§ EXERCISE: Return, from the material below, each line in which "MOSI" occurs.
┌────────
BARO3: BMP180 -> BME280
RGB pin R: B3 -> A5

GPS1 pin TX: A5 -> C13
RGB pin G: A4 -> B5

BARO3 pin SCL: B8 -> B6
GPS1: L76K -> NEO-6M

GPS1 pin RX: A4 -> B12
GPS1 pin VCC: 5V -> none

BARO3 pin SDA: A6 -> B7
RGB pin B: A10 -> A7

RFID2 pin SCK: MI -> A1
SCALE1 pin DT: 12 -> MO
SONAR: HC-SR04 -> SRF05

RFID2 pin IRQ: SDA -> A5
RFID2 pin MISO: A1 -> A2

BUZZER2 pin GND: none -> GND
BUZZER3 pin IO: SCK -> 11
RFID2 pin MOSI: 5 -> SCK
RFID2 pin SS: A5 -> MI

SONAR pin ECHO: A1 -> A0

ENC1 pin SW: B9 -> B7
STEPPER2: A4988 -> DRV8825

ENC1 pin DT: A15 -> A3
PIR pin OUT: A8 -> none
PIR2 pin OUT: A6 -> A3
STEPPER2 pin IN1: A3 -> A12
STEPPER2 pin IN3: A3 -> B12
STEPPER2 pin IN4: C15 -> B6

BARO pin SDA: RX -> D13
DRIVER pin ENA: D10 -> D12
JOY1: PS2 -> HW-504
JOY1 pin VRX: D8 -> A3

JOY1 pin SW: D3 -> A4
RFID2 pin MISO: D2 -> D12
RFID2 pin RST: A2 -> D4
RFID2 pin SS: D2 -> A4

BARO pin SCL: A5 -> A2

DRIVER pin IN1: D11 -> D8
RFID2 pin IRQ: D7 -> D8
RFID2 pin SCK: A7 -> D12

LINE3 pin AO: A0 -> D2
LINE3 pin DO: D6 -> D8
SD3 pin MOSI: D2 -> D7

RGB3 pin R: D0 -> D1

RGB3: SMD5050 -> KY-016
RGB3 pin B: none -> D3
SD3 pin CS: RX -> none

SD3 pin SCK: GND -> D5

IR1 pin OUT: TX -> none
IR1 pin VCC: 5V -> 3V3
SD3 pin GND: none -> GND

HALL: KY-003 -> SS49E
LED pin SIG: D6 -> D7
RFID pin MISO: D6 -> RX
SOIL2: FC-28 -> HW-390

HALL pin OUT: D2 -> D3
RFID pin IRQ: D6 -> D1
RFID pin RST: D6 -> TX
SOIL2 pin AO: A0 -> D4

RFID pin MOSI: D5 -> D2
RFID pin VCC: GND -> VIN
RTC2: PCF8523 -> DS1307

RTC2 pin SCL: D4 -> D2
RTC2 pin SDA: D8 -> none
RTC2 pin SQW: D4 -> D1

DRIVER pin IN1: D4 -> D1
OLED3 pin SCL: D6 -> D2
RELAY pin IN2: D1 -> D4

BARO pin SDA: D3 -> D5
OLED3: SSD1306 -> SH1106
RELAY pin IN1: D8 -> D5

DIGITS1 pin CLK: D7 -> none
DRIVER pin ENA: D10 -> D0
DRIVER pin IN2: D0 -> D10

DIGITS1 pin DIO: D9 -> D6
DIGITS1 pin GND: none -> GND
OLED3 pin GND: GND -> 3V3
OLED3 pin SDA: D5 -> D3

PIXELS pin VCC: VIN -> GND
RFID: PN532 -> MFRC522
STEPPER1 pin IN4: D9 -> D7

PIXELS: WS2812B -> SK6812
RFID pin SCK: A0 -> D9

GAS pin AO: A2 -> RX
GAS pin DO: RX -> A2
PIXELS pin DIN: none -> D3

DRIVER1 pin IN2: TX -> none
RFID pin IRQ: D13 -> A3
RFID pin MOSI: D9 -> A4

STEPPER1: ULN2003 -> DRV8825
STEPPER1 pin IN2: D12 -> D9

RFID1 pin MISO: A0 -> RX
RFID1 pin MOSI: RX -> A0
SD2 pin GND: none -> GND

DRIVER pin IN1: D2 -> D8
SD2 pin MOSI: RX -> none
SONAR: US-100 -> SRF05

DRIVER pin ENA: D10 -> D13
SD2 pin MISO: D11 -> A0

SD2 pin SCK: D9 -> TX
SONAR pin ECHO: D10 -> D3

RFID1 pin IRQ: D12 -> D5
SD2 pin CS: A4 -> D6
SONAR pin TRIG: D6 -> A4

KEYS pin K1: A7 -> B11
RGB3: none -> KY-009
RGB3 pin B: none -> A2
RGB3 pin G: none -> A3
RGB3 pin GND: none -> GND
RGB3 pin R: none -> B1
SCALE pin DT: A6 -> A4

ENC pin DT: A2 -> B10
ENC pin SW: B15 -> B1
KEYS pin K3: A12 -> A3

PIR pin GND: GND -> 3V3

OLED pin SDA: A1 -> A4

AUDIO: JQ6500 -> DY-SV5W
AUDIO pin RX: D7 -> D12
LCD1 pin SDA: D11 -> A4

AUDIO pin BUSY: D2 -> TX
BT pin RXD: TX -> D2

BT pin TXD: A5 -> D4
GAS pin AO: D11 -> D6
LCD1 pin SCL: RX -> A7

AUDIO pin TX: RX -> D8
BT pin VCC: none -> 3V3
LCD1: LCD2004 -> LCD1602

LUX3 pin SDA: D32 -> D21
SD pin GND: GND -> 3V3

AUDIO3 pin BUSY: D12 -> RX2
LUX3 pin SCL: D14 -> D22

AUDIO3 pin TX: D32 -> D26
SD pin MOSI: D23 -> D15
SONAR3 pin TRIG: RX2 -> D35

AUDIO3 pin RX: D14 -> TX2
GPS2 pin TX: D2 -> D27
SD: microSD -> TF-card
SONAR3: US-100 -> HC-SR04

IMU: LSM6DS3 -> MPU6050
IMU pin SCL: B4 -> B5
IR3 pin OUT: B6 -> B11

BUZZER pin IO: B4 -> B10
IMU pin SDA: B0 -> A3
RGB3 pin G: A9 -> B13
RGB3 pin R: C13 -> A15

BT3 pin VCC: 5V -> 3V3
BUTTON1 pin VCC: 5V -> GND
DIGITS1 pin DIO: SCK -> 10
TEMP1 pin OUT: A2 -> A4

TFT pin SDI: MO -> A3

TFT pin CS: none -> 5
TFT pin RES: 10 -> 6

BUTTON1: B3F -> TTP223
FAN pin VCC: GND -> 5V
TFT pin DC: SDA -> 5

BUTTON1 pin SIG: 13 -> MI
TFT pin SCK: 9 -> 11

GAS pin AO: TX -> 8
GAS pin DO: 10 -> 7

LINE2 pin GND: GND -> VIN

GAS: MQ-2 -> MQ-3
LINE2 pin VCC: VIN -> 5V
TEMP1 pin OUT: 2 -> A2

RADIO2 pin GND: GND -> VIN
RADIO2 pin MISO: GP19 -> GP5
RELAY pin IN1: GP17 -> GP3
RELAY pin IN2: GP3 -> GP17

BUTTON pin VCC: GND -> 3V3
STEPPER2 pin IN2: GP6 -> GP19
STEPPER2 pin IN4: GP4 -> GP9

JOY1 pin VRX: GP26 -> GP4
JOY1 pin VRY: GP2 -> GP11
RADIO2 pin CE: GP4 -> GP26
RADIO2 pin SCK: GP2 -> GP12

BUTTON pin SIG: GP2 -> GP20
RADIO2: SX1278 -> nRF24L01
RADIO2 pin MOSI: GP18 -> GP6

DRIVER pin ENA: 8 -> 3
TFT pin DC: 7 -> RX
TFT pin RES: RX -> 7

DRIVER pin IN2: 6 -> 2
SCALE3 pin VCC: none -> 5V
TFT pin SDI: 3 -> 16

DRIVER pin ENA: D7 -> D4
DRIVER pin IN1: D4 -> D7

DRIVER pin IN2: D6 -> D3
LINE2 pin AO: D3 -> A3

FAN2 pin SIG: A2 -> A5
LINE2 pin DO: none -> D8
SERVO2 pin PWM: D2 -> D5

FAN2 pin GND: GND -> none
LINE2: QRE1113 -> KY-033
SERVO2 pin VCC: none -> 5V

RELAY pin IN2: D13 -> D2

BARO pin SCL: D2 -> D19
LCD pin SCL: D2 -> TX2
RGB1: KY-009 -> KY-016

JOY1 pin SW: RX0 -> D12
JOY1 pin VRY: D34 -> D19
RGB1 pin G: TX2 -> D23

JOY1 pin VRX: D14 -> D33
└────────
§ YOUR SOLUTION:
RFID2 pin MOSI: 5 -> SCK
SD3 pin MOSI: D2 -> D7
RFID pin MOSI: D5 -> D2
RFID pin MOSI: D9 -> A4
RFID1 pin MOSI: RX -> A0
SD2 pin MOSI: RX -> none
SD pin MOSI: D23 -> D15
RADIO2 pin MOSI: GP18 -> GP6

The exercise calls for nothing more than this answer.